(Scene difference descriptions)
↓

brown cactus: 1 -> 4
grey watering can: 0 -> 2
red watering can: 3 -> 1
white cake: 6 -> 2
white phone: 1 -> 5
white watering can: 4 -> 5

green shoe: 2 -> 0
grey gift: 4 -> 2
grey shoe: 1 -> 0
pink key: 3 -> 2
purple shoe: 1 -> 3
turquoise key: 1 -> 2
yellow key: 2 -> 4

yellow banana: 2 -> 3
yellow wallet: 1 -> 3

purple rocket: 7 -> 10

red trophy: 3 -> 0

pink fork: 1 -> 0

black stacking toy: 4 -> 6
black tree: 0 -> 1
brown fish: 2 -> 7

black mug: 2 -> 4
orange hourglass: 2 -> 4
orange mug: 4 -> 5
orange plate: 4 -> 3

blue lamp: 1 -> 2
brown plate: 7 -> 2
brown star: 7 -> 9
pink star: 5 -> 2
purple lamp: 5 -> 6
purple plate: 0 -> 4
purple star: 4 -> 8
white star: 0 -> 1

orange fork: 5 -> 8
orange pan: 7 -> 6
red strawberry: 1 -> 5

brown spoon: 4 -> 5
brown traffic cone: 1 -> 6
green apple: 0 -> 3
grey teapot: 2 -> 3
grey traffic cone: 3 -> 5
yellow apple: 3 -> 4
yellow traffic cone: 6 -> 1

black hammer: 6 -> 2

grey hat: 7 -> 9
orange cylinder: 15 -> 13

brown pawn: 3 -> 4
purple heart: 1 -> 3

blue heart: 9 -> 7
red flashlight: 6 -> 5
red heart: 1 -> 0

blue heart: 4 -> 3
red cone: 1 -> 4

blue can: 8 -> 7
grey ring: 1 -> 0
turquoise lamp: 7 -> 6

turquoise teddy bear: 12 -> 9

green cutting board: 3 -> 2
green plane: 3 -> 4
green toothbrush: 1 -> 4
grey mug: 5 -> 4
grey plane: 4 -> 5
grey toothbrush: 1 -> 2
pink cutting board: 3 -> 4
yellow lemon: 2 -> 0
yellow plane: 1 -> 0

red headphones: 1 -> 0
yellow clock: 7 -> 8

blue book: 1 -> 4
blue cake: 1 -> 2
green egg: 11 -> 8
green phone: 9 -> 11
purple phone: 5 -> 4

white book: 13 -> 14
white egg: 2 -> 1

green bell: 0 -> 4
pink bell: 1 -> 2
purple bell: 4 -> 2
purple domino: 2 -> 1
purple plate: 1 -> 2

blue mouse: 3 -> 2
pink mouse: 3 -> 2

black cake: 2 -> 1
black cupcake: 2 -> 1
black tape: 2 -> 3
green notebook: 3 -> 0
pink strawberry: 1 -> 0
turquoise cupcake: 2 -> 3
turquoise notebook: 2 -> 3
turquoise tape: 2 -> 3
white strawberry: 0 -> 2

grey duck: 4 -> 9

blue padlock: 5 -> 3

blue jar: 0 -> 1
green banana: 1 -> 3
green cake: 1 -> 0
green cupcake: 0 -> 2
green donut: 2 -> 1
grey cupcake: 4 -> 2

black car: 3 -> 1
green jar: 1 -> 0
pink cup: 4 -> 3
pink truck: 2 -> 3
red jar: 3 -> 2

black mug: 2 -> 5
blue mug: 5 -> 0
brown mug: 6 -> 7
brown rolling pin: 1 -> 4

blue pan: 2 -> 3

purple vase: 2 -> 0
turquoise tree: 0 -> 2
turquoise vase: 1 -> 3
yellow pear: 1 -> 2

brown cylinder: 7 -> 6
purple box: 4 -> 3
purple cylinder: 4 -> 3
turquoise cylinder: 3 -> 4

↑

**Work required**
Copy out each line of the data above, exactly, if it lies between the line holding "pink bell: 1 -> 2" and the line holding "blue padlock: 5 -> 3", inclusive; copy no other line.

**Result**
pink bell: 1 -> 2
purple bell: 4 -> 2
purple domino: 2 -> 1
purple plate: 1 -> 2

blue mouse: 3 -> 2
pink mouse: 3 -> 2

black cake: 2 -> 1
black cupcake: 2 -> 1
black tape: 2 -> 3
green notebook: 3 -> 0
pink strawberry: 1 -> 0
turquoise cupcake: 2 -> 3
turquoise notebook: 2 -> 3
turquoise tape: 2 -> 3
white strawberry: 0 -> 2

grey duck: 4 -> 9

blue padlock: 5 -> 3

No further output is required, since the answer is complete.